= YOUR OBJECTIVE =
Present each line of the entries below that holds the word "padlock".

= GIVEN RECORDS =
..............................

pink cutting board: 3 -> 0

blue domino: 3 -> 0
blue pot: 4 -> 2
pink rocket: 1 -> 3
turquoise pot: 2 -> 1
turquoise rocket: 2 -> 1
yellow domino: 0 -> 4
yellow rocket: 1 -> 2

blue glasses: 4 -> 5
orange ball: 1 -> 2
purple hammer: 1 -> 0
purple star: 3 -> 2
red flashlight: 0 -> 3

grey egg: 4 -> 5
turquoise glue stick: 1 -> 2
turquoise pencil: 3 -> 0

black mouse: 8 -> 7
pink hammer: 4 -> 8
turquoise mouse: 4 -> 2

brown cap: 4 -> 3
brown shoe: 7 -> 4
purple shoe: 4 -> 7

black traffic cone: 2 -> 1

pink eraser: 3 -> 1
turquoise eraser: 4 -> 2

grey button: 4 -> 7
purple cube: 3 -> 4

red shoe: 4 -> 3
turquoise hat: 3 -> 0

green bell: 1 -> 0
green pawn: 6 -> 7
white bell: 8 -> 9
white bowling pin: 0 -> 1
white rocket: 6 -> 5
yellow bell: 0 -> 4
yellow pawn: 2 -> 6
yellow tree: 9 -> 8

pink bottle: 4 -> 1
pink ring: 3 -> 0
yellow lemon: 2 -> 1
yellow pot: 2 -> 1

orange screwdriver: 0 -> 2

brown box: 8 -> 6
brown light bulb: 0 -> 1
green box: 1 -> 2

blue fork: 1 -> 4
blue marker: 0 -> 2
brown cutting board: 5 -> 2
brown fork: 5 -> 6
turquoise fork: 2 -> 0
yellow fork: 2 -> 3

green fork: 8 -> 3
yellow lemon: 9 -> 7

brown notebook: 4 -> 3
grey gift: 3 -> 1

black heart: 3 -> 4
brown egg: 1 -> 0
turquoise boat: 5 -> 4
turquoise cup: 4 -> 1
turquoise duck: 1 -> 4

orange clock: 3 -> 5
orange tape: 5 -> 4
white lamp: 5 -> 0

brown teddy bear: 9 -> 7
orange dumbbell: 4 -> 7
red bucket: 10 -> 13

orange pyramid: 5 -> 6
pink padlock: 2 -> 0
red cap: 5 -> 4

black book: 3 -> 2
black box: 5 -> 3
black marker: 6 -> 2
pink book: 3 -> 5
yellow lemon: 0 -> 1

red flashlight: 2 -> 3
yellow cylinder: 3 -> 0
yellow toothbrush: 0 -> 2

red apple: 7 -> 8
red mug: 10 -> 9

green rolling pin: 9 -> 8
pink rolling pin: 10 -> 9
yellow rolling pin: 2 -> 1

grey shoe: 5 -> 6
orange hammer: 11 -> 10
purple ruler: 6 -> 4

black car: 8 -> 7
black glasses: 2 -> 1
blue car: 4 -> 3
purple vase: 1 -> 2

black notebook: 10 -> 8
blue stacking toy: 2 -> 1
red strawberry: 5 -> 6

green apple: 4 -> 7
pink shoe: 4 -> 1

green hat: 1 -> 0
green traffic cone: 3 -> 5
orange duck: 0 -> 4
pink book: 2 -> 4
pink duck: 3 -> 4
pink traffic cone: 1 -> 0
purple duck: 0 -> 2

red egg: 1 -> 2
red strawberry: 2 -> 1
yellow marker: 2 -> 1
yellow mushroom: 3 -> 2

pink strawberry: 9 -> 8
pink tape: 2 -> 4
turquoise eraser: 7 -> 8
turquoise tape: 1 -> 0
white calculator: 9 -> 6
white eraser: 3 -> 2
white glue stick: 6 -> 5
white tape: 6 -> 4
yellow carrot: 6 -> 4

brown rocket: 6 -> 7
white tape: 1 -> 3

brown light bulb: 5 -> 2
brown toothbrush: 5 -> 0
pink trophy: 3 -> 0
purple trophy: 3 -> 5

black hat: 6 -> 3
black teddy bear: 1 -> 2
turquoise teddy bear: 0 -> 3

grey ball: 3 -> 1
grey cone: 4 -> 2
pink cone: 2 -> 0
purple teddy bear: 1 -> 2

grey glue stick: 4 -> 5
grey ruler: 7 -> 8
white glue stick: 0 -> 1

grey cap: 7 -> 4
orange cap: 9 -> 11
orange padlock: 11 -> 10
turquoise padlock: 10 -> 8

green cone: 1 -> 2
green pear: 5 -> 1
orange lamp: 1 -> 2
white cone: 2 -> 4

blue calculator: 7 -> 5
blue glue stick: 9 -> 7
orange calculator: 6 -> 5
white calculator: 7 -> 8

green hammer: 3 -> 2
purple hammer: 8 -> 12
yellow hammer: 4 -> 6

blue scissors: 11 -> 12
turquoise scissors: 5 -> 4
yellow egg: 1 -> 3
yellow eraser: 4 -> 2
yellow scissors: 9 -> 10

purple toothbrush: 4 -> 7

..............................

= RESPONSE TO THIS TASK =
pink padlock: 2 -> 0
orange padlock: 11 -> 10
turquoise padlock: 10 -> 8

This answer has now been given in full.